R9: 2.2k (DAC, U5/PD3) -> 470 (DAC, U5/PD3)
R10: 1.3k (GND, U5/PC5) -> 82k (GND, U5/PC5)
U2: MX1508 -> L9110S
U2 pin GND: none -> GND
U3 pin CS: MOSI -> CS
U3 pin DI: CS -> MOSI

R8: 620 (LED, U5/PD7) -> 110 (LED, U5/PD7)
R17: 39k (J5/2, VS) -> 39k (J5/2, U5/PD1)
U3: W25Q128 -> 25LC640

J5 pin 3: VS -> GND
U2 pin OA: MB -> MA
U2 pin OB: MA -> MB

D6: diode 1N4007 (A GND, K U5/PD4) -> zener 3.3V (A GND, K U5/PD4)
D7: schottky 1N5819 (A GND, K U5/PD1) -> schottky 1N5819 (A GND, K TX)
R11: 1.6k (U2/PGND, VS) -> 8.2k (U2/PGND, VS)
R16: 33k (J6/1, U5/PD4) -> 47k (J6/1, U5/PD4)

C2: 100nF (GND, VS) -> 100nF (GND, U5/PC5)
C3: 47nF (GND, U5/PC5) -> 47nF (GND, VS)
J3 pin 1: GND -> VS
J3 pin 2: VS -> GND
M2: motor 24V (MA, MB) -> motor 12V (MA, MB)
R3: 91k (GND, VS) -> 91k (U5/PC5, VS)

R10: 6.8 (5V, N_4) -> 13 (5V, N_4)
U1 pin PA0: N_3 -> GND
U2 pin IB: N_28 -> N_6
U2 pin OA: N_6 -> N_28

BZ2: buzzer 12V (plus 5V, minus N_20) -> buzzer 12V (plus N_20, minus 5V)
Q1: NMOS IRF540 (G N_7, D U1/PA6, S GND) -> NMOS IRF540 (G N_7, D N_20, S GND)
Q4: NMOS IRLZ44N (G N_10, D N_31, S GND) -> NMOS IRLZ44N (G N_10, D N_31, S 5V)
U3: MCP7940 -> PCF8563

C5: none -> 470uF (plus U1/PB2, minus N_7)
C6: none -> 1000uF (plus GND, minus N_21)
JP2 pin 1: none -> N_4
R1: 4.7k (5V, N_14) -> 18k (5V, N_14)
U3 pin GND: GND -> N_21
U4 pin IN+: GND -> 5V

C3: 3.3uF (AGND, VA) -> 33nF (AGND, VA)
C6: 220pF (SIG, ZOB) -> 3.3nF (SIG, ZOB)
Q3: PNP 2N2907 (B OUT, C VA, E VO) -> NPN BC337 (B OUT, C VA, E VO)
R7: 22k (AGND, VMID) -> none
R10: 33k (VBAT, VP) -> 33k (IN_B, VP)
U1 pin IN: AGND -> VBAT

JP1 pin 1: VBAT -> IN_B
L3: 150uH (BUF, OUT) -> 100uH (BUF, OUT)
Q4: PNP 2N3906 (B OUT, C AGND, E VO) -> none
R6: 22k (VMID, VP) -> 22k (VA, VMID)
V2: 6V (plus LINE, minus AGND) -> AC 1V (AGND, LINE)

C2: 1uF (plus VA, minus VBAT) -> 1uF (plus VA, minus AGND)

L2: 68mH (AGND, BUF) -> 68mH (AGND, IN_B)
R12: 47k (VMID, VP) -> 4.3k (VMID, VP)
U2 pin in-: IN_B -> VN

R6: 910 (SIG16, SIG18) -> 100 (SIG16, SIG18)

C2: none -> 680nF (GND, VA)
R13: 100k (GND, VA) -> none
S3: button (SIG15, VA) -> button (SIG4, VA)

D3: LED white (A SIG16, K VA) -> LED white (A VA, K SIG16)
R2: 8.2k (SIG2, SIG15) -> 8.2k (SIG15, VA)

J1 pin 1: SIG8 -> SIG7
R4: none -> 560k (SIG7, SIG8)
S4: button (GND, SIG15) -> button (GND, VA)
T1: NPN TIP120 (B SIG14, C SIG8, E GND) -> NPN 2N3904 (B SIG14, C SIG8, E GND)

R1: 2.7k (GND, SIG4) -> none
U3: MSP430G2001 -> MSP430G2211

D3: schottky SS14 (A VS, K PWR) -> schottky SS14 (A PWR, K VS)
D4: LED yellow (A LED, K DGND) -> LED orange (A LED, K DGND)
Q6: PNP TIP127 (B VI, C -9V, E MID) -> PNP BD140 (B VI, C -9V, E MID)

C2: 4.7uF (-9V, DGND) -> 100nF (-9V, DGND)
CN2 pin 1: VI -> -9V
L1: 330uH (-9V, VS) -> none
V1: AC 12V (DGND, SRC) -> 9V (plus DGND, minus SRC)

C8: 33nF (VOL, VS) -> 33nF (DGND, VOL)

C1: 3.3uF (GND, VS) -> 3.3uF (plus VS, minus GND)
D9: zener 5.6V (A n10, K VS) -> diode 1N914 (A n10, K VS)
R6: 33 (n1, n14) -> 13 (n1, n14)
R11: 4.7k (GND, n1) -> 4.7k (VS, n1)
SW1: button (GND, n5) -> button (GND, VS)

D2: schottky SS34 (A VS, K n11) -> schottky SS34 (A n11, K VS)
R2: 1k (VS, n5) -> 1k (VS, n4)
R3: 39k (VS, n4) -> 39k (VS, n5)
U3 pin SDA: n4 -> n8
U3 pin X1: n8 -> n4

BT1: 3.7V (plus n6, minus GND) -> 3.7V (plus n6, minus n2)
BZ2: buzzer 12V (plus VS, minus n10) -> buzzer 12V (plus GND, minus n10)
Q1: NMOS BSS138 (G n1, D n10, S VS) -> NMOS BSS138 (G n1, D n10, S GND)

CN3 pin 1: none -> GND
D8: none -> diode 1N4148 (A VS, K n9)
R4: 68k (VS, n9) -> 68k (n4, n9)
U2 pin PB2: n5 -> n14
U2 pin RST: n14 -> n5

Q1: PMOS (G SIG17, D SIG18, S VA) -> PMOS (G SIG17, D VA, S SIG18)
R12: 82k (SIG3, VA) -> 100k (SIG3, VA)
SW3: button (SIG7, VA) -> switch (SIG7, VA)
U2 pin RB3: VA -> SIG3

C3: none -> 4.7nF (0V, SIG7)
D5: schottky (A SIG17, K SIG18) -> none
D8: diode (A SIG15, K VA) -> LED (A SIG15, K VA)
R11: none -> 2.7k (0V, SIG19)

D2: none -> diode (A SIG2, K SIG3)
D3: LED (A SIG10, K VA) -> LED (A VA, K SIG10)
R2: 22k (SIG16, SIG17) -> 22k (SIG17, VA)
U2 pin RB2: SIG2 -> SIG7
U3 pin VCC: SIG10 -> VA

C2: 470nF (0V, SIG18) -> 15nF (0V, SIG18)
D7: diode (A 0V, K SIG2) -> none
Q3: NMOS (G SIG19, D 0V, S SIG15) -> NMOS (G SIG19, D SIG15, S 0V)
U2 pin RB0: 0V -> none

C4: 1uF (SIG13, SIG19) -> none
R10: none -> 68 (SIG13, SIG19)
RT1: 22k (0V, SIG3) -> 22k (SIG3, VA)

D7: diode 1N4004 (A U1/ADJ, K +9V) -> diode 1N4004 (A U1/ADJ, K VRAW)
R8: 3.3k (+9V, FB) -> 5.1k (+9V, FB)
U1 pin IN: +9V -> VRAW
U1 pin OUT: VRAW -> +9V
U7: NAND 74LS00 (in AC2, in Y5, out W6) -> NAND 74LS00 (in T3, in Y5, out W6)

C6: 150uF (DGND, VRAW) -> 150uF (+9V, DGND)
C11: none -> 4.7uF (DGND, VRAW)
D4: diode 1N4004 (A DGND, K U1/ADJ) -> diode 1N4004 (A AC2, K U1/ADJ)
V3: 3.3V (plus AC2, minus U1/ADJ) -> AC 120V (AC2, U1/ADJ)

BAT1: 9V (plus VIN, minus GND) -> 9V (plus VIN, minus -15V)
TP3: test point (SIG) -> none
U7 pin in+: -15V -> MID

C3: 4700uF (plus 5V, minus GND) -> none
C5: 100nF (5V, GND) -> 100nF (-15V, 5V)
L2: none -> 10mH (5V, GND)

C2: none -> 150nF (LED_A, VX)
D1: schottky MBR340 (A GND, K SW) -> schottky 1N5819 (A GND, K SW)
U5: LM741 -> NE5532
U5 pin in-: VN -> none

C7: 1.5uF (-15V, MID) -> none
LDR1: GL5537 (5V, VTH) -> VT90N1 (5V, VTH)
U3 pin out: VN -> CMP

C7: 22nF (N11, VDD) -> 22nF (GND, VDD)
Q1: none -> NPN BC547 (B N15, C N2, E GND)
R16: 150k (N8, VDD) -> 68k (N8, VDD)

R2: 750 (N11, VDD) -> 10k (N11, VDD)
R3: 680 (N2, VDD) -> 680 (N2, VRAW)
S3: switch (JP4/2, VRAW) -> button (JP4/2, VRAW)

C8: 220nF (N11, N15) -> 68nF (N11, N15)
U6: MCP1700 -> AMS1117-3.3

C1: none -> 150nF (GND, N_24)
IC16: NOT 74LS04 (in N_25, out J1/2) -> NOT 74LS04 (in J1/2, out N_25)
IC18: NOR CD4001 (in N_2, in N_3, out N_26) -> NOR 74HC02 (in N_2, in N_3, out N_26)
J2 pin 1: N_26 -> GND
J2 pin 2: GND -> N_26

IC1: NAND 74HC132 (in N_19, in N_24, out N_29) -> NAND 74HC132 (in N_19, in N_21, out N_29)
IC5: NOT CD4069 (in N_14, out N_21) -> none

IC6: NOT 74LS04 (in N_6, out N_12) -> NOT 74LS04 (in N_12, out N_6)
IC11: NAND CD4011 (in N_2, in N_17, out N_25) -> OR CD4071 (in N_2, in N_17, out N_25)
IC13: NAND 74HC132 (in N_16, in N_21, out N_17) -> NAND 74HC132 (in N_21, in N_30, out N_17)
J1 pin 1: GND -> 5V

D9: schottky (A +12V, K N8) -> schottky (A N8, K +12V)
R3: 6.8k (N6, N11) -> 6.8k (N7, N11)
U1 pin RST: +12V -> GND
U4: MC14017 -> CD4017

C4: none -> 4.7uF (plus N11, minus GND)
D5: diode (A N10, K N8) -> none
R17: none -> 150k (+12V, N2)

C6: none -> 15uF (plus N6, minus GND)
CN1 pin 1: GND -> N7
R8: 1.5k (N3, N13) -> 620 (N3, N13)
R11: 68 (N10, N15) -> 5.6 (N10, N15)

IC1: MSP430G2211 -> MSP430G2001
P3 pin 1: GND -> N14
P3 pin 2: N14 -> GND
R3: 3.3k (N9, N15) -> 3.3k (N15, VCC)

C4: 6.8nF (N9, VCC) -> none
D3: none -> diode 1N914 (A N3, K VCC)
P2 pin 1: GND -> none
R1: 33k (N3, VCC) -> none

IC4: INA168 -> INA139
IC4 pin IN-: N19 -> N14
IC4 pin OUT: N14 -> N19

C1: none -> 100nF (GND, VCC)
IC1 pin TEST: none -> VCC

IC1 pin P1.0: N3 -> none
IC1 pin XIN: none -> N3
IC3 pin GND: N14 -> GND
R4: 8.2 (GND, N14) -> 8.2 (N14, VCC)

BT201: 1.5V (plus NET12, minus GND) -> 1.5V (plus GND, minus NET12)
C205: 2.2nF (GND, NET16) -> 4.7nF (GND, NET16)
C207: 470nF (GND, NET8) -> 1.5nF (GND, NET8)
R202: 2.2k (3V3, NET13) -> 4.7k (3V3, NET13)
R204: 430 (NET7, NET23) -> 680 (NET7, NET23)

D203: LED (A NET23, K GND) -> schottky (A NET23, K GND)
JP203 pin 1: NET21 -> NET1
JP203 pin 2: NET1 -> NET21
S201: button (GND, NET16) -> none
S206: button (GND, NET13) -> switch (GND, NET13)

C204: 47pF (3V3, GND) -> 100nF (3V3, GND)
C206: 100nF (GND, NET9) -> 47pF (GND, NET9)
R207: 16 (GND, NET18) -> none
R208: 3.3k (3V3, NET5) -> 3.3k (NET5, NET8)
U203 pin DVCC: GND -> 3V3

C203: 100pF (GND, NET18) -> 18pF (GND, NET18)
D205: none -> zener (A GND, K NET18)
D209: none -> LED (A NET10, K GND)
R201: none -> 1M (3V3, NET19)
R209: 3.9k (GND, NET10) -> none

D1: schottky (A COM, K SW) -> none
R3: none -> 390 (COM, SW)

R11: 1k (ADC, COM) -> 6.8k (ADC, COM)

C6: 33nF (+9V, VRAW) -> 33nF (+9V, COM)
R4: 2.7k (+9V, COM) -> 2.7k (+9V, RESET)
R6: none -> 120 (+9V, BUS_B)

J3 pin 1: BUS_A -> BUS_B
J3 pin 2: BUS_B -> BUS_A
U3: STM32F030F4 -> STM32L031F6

+ + + + +

WORK TASK: Every line, from the one holding "R3: none -> 390 (COM, SW)" through the last line of the material above, should be transcribed exactly, and no line outside that range.

EXPECTED ANSWER:
R3: none -> 390 (COM, SW)

R11: 1k (ADC, COM) -> 6.8k (ADC, COM)

C6: 33nF (+9V, VRAW) -> 33nF (+9V, COM)
R4: 2.7k (+9V, COM) -> 2.7k (+9V, RESET)
R6: none -> 120 (+9V, BUS_B)

J3 pin 1: BUS_A -> BUS_B
J3 pin 2: BUS_B -> BUS_A
U3: STM32F030F4 -> STM32L031F6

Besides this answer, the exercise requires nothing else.